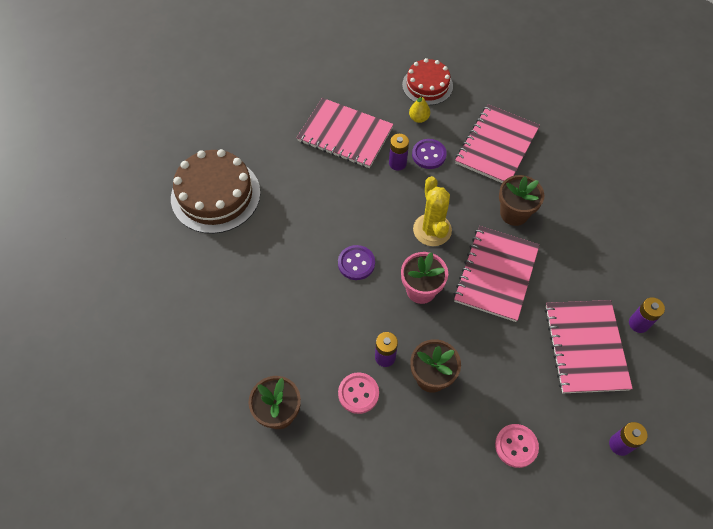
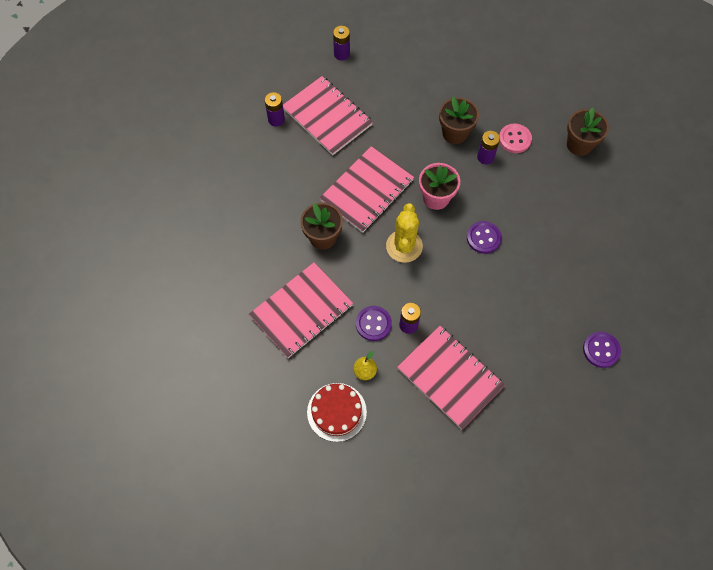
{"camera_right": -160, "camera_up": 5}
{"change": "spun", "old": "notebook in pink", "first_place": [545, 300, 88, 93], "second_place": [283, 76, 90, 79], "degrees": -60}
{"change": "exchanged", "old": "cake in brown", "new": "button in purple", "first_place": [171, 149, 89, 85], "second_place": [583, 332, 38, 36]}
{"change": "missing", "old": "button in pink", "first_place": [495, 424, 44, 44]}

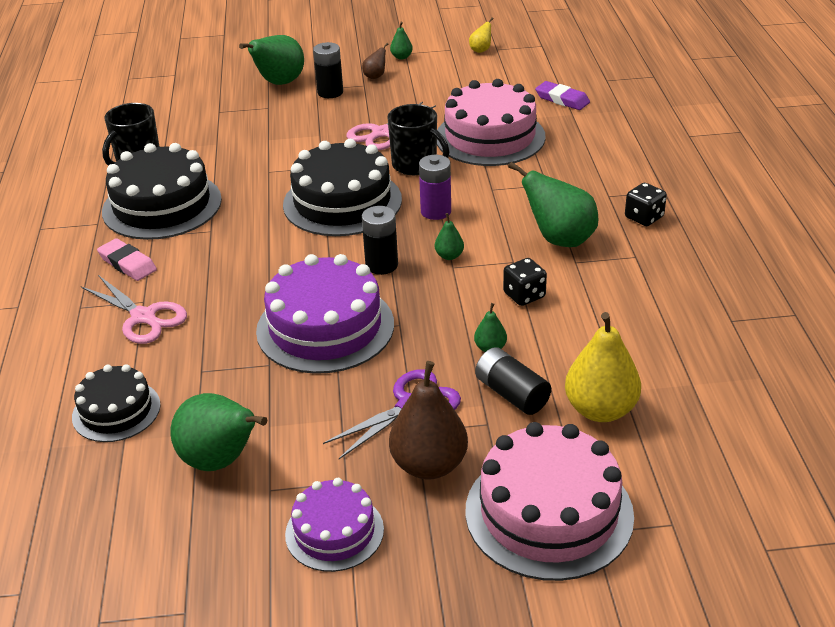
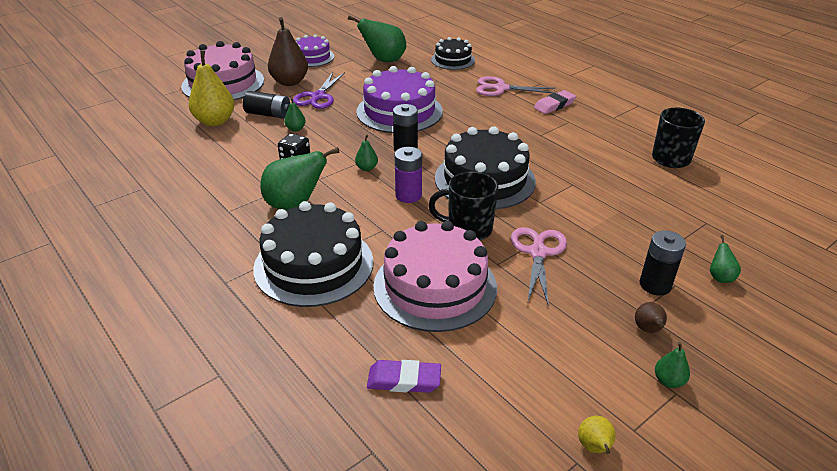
{"camera_right": 145, "camera_up": 0}
{"change": "relocated", "old": "cake in black", "first_place": [102, 143, 120, 97], "second_place": [253, 201, 120, 106]}
{"change": "spun", "old": "eraser in pink", "first_place": [97, 238, 60, 43], "second_place": [534, 90, 42, 24], "degrees": -45}
{"change": "size", "old": "pear in green", "first_place": [239, 35, 65, 50], "second_place": [710, 235, 31, 48], "factor": 0.47}
{"change": "missing", "old": "dice in black", "first_place": [625, 183, 42, 43]}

· · · ·

EXERCISE DIRECTIONS
Within the listing above, count each line that holds the word "cake"; the answer is that number alone.

TASK OUTPUT
2